**TASK GOAL**
Once the line with "(667, 153) = (479, 523): orange" is found in the entries below, print it and each following line exactly, stopping after the line with "(788, 236) = (367, 641): red"; print nothing else.

**GIVEN DATA**

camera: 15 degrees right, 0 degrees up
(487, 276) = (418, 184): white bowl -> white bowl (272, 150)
--
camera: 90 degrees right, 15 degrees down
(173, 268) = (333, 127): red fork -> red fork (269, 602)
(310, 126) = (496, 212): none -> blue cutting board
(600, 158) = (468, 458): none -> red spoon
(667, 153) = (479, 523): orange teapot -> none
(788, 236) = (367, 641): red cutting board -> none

**WORKED SOLUTION**
(667, 153) = (479, 523): orange teapot -> none
(788, 236) = (367, 641): red cutting board -> none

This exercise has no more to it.